# Given data
---------------

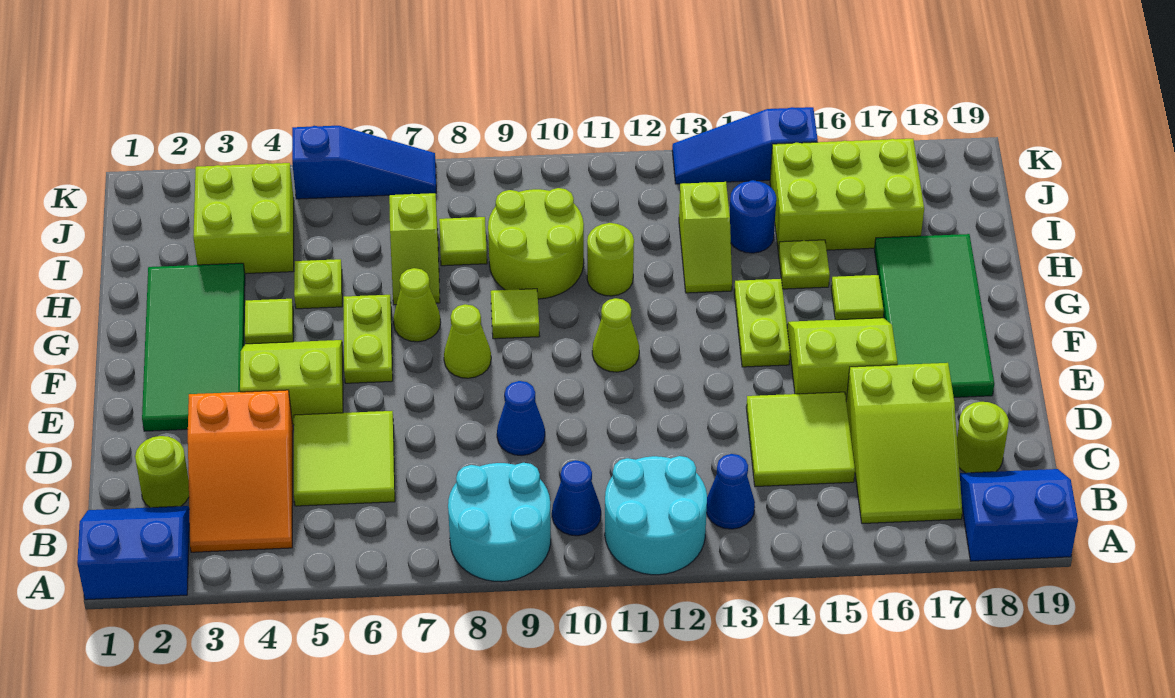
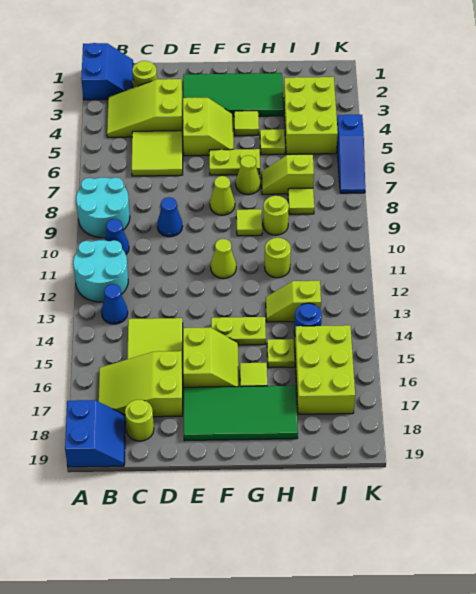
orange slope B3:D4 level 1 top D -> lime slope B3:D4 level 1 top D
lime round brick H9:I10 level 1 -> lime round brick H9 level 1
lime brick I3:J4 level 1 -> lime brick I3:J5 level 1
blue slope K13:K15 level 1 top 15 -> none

---------------

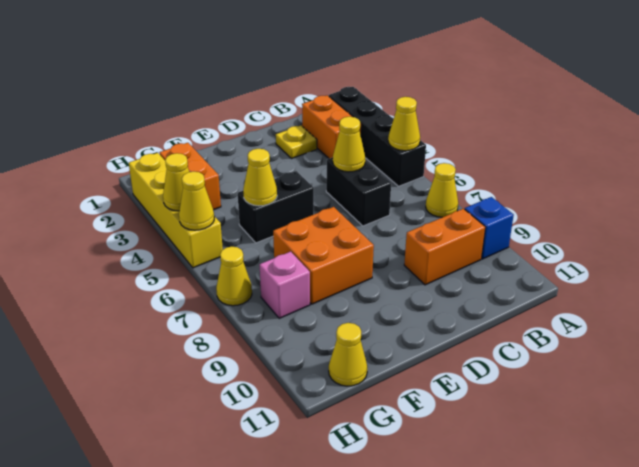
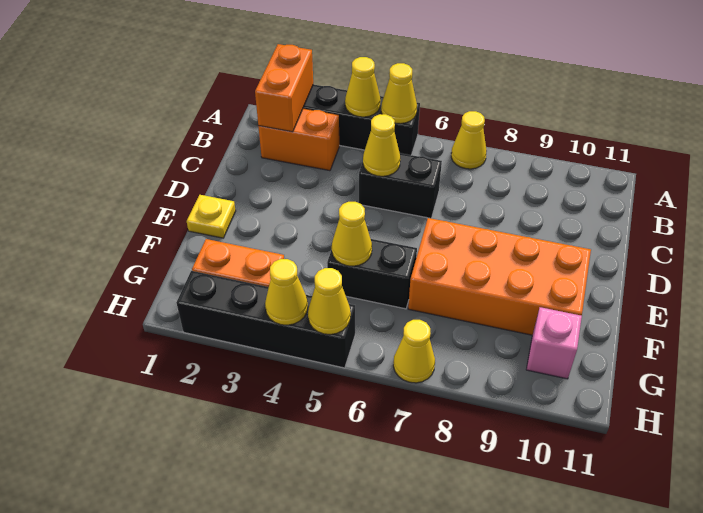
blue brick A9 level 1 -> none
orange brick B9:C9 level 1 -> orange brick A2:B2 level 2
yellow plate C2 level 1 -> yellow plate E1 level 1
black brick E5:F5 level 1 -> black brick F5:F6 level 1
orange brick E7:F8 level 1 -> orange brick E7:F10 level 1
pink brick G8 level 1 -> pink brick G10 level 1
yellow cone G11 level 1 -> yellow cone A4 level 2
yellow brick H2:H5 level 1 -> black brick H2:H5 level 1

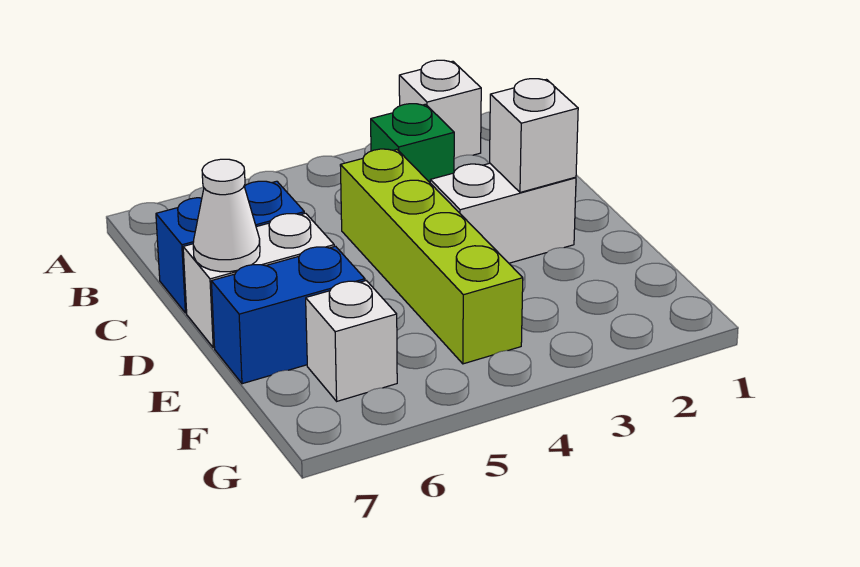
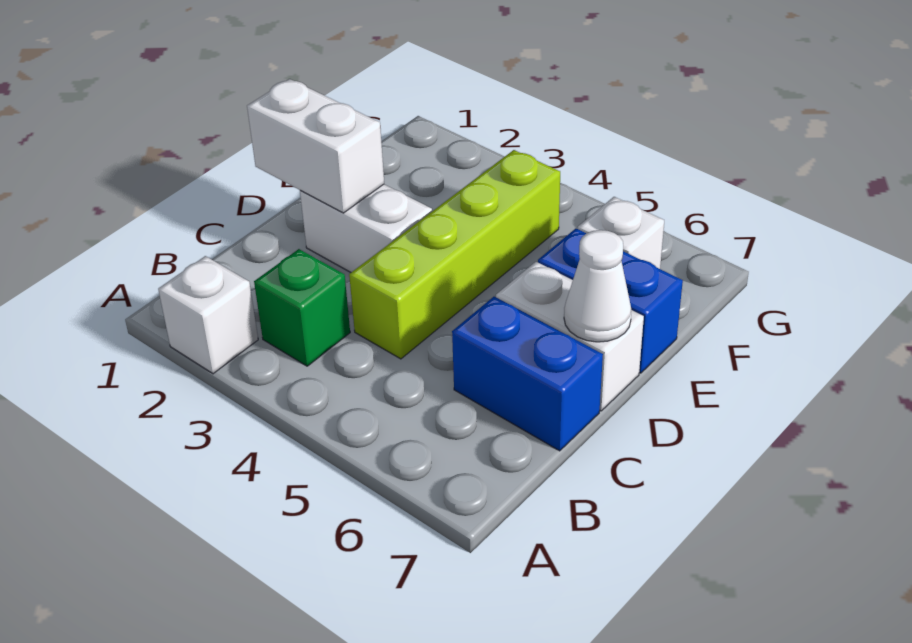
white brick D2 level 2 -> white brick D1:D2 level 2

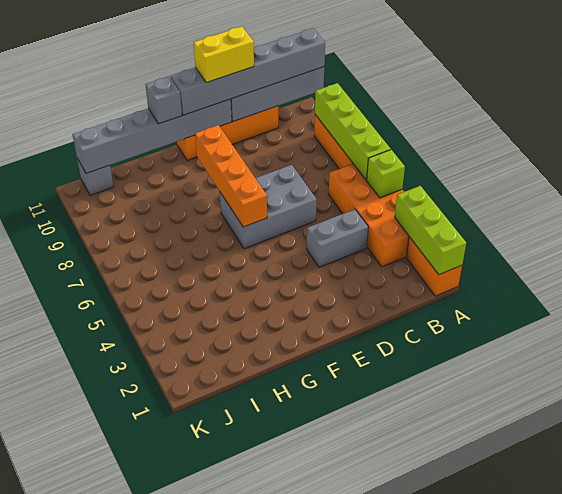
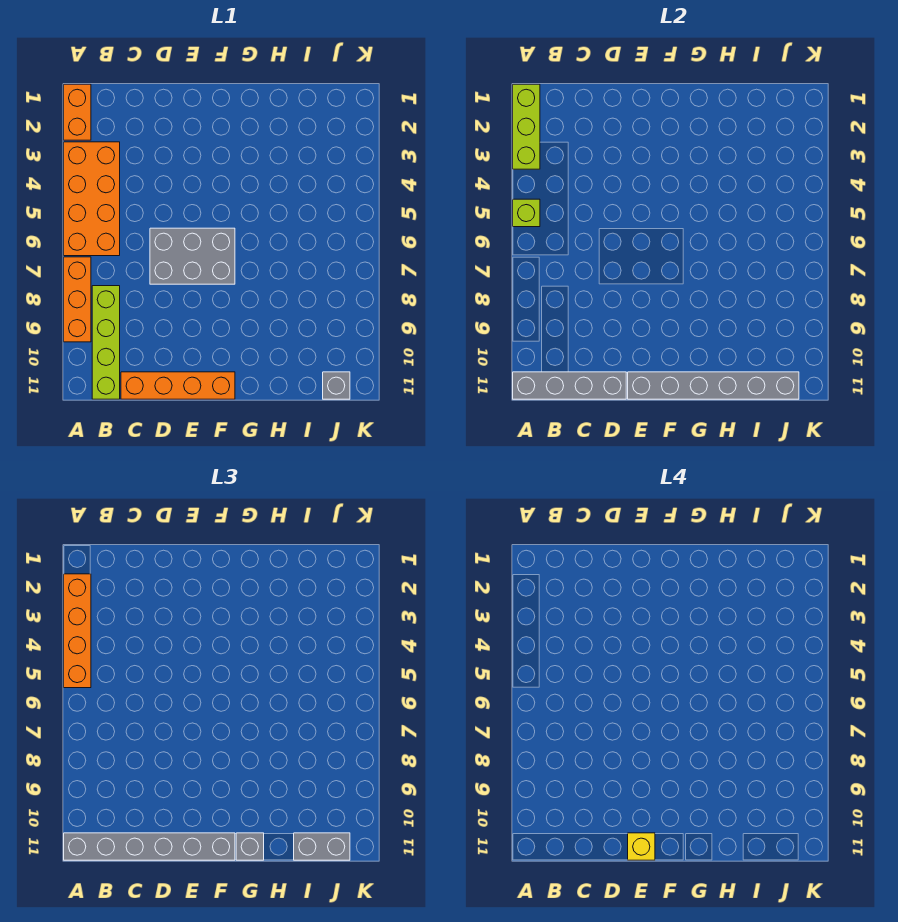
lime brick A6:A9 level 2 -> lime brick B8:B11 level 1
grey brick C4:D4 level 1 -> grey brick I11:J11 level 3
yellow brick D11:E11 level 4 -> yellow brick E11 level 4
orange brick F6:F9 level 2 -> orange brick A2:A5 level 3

---------------

# Brief
Look above for the line holding "orange slope B3:D4" and the line holding "blue slope K13:K15 level 1 top 15 -> none". Retype both, and every line between them, word for word and nothing else.

# Expected answer
orange slope B3:D4 level 1 top D -> lime slope B3:D4 level 1 top D
lime round brick H9:I10 level 1 -> lime round brick H9 level 1
lime brick I3:J4 level 1 -> lime brick I3:J5 level 1
blue slope K13:K15 level 1 top 15 -> none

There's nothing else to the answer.